**What the task requires**.
Output the line that contains "black brick J9:K9 level 1 -> none", then every line beneath it through the end of the records, exactly as given and with no other lines.

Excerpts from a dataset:
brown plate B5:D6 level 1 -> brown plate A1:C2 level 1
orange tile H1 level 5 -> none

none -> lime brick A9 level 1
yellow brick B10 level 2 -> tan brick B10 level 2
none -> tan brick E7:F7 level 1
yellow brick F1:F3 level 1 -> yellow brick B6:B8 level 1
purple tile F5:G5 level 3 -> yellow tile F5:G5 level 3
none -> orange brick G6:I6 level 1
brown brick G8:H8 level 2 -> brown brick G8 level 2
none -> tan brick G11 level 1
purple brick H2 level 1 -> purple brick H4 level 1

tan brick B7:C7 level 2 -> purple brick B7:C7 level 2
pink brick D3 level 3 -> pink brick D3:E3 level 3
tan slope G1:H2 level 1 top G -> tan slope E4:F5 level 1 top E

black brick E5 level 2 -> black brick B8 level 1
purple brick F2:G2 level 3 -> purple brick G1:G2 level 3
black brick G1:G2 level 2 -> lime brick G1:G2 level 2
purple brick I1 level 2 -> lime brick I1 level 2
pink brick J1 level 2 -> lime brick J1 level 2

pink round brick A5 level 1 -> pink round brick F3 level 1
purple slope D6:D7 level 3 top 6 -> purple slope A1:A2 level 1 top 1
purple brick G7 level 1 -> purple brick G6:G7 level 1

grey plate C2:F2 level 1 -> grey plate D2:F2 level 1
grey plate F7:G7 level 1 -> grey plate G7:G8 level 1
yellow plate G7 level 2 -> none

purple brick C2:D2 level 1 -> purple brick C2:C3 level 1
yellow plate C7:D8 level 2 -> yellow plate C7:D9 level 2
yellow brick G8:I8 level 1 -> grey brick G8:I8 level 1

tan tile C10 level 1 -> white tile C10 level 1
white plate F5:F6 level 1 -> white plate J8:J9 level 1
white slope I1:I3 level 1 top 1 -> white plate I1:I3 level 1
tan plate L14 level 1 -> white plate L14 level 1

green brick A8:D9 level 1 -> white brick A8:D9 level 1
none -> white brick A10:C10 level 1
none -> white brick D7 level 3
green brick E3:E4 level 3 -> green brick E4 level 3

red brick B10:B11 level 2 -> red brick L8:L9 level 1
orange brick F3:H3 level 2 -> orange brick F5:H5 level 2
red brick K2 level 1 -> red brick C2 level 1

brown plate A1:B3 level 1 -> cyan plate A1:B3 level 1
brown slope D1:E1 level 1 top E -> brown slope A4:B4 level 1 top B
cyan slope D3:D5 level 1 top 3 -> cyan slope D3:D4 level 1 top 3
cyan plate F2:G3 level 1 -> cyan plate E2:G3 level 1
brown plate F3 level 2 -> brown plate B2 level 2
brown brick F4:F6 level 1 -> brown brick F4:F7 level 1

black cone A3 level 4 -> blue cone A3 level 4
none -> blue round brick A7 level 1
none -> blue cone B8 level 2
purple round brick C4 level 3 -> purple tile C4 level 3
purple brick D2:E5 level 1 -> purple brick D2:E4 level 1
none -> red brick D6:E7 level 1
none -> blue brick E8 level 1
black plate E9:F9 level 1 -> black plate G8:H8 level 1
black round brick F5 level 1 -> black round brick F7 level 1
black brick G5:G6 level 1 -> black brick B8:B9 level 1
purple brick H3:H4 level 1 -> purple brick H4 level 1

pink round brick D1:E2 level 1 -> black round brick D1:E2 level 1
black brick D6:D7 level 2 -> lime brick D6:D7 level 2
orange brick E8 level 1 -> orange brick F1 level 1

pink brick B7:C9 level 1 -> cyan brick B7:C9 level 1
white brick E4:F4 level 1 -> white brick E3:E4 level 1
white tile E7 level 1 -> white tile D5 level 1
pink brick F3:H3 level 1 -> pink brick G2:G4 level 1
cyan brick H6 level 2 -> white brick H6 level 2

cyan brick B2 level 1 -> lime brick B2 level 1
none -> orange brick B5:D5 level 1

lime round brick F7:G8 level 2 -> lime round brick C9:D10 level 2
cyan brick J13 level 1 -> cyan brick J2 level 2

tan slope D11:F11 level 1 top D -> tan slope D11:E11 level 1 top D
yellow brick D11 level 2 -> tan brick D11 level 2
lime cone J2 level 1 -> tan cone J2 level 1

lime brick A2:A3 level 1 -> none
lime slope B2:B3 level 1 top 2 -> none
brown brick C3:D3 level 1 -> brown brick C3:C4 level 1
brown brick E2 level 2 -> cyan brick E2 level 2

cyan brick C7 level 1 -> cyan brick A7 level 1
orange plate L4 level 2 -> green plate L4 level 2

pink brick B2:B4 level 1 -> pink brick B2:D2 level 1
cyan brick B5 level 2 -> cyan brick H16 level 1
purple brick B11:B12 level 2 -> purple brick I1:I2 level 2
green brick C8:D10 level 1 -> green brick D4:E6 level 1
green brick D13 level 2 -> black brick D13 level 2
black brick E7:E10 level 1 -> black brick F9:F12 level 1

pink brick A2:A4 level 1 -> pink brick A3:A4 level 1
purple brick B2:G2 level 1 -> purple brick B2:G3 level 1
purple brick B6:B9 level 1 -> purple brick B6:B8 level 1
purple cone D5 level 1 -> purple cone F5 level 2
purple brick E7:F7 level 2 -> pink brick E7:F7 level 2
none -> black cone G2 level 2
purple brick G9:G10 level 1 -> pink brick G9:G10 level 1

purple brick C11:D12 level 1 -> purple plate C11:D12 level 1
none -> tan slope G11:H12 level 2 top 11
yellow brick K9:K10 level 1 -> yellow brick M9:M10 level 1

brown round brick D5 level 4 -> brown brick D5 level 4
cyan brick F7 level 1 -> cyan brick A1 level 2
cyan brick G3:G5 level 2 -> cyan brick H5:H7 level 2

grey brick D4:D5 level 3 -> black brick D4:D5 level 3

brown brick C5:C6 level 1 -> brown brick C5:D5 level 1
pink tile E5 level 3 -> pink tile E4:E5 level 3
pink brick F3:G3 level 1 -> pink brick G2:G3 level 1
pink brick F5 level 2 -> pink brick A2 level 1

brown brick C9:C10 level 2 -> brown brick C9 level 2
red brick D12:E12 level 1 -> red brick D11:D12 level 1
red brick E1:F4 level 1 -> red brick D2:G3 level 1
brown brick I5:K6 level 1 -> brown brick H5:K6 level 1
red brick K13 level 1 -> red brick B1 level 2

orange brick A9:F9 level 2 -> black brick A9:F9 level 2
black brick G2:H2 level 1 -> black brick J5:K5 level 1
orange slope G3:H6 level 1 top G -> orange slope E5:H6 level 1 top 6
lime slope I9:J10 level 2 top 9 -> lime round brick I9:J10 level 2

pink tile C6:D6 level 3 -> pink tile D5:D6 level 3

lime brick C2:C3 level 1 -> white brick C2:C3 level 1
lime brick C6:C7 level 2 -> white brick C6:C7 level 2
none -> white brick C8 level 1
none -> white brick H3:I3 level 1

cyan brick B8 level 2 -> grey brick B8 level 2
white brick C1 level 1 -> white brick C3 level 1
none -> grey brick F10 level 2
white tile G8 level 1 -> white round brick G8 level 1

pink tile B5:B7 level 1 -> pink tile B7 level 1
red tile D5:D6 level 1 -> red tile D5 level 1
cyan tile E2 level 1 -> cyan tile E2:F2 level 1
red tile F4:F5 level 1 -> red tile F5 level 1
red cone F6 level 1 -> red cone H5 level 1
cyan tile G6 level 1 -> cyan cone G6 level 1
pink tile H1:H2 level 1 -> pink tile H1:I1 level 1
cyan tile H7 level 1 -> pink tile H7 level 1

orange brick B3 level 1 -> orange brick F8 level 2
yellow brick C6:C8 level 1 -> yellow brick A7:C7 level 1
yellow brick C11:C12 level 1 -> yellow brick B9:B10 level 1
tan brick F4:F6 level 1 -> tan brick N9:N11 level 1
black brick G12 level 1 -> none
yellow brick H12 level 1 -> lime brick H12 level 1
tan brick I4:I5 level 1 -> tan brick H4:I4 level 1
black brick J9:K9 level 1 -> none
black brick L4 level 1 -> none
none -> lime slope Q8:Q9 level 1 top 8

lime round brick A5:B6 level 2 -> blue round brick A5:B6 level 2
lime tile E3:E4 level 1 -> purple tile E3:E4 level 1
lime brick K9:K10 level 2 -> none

**Completed exercise**.
black brick J9:K9 level 1 -> none
black brick L4 level 1 -> none
none -> lime slope Q8:Q9 level 1 top 8

lime round brick A5:B6 level 2 -> blue round brick A5:B6 level 2
lime tile E3:E4 level 1 -> purple tile E3:E4 level 1
lime brick K9:K10 level 2 -> none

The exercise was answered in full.